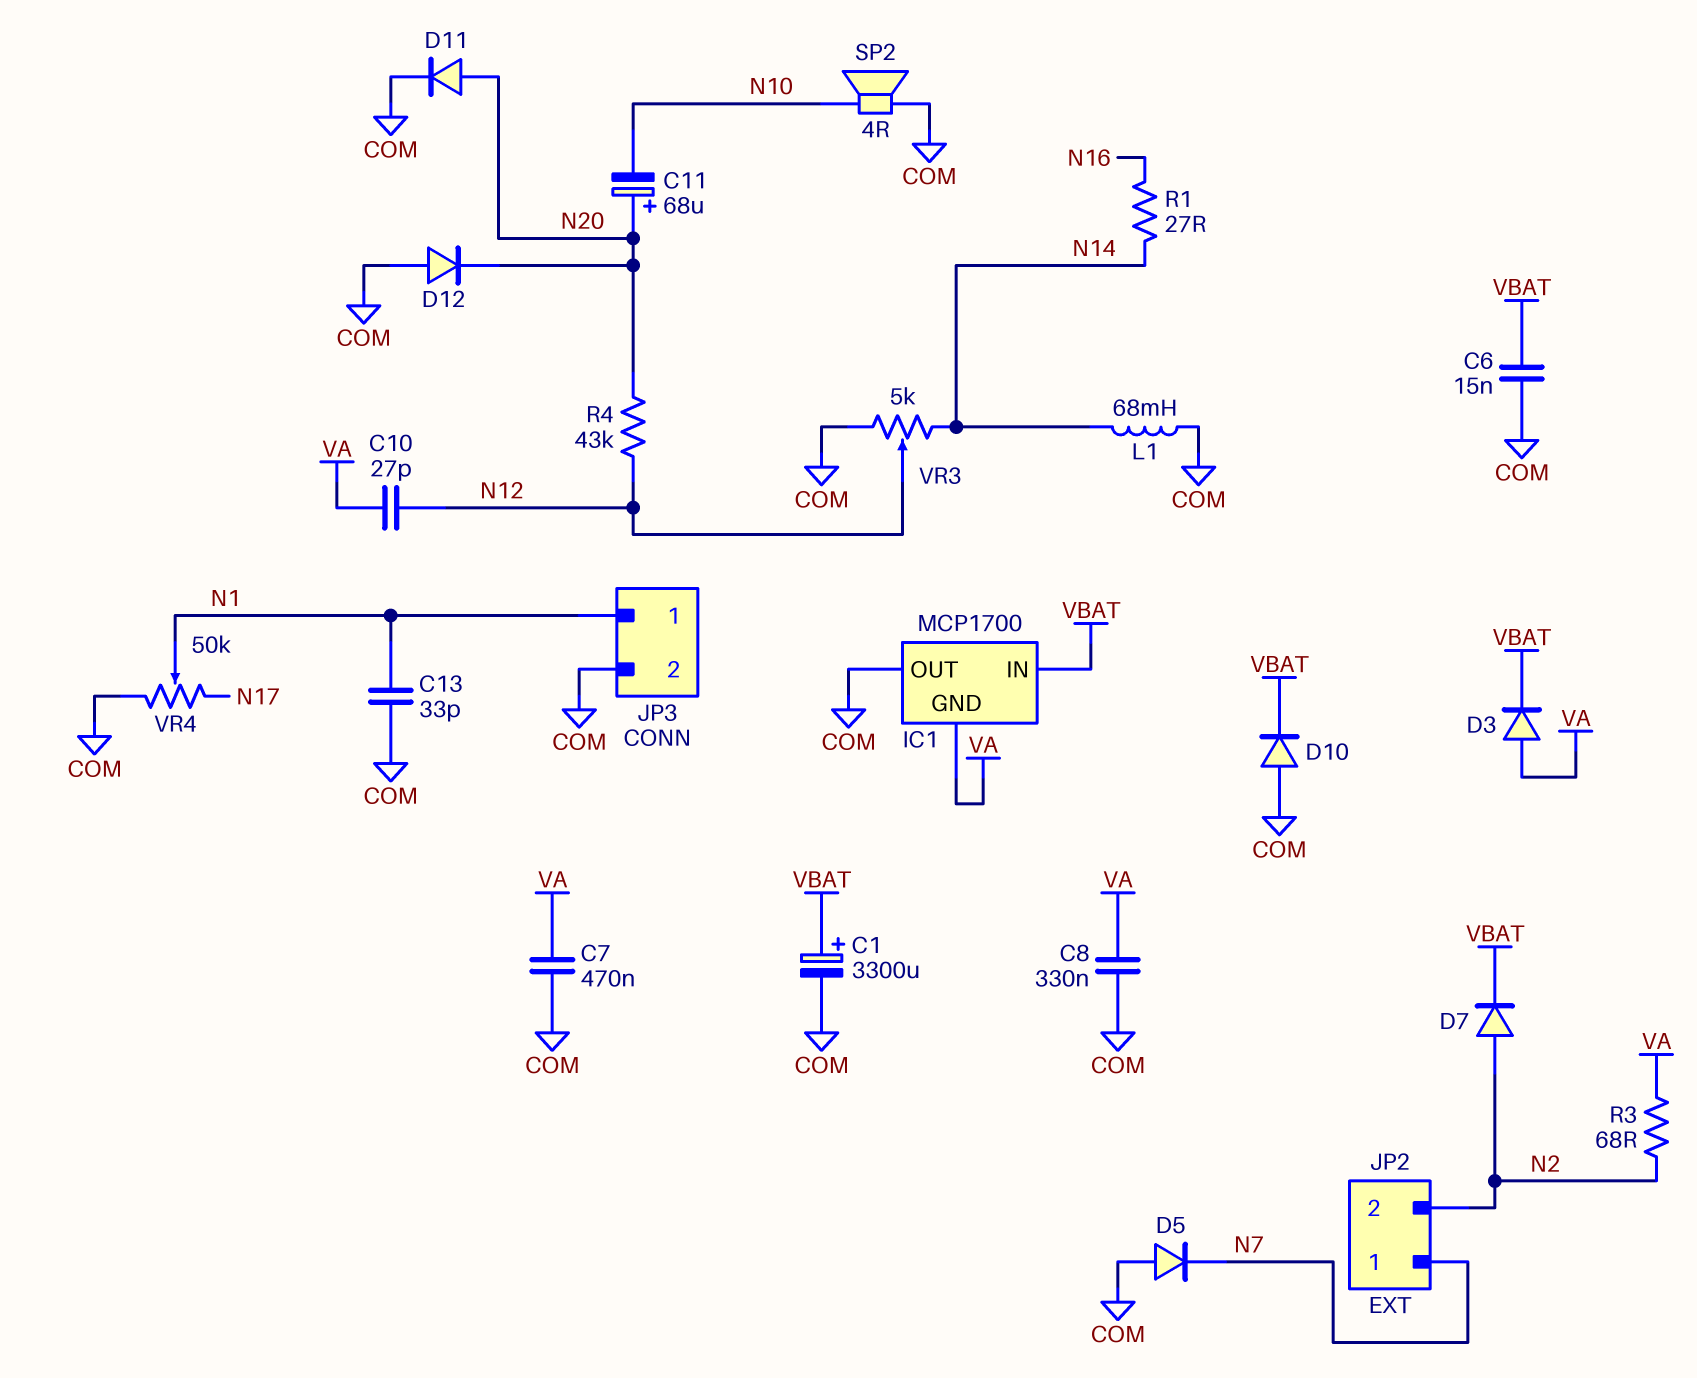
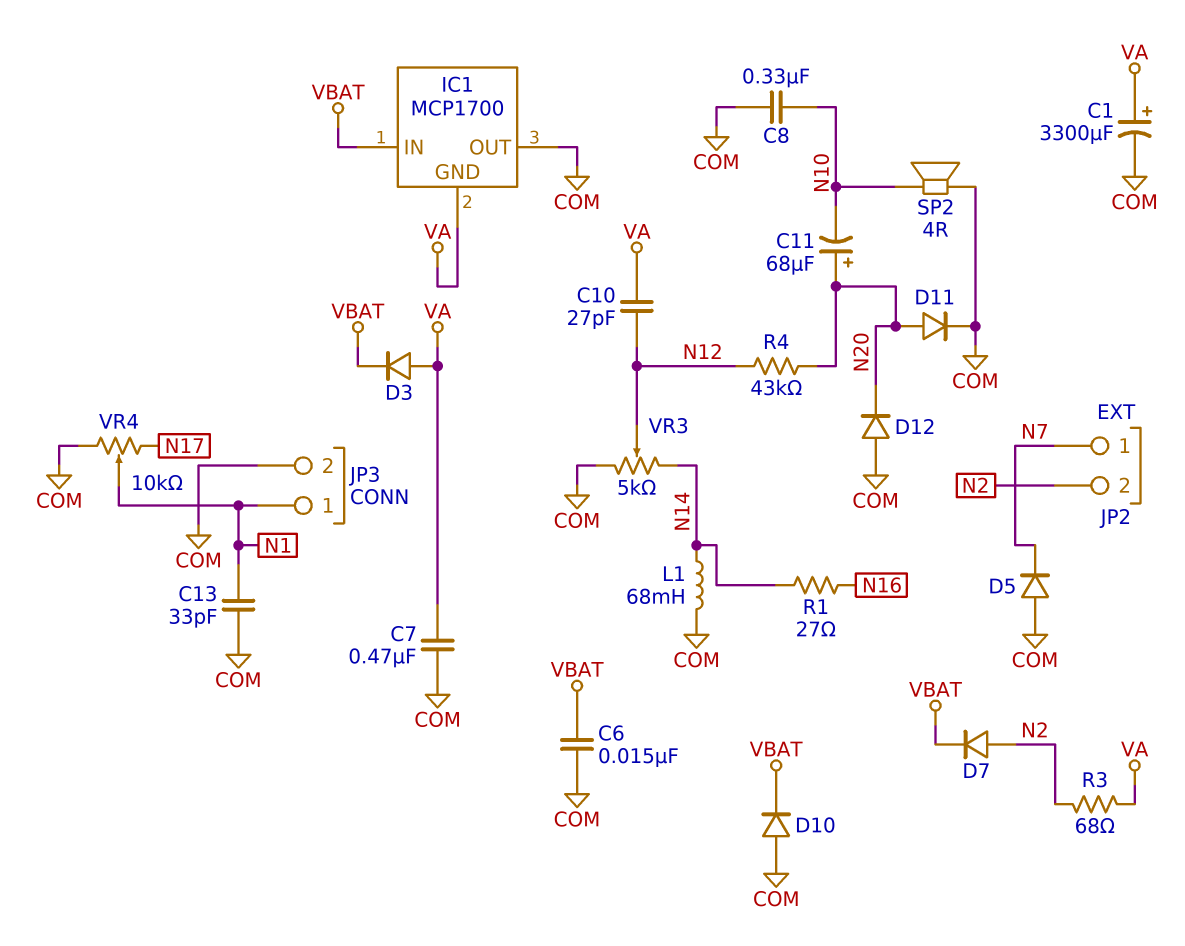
C1: 3300uF (plus VBAT, minus COM) -> 3300uF (plus VA, minus COM)
C8: 330nF (COM, VA) -> 330nF (COM, N10)
VR4: 50k (COM, N17, wiper N1) -> 10k (COM, N17, wiper N1)

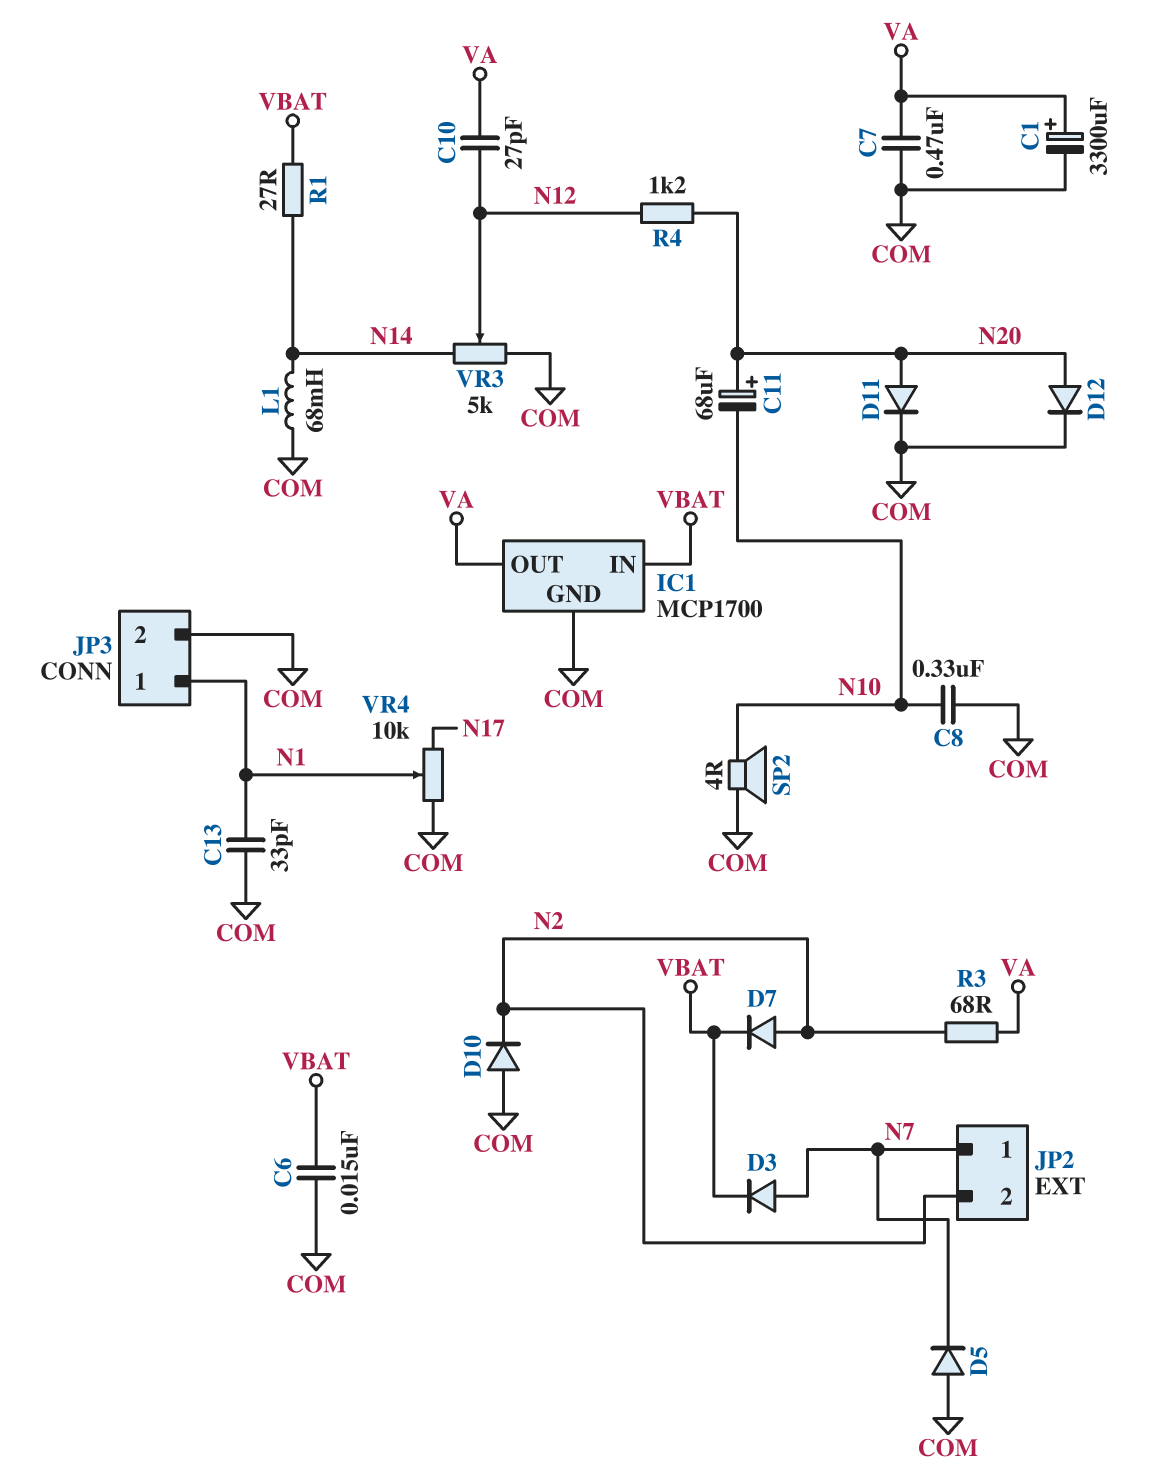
D3: diode (A VA, K VBAT) -> diode (A N7, K VBAT)
D10: diode (A COM, K VBAT) -> diode (A COM, K N2)
D12: diode (A COM, K N20) -> diode (A N20, K COM)
IC1 pin GND: VA -> COM
IC1 pin OUT: COM -> VA
R1: 27 (N14, N16) -> 27 (N14, VBAT)
R4: 43k (N12, N20) -> 1.2k (N12, N20)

Required work >> Copy out each record shown above without alteration, skipping any picture.

Result for this task >>
C1: 3300uF (plus VBAT, minus COM) -> 3300uF (plus VA, minus COM)
C8: 330nF (COM, VA) -> 330nF (COM, N10)
VR4: 50k (COM, N17, wiper N1) -> 10k (COM, N17, wiper N1)

D3: diode (A VA, K VBAT) -> diode (A N7, K VBAT)
D10: diode (A COM, K VBAT) -> diode (A COM, K N2)
D12: diode (A COM, K N20) -> diode (A N20, K COM)
IC1 pin GND: VA -> COM
IC1 pin OUT: COM -> VA
R1: 27 (N14, N16) -> 27 (N14, VBAT)
R4: 43k (N12, N20) -> 1.2k (N12, N20)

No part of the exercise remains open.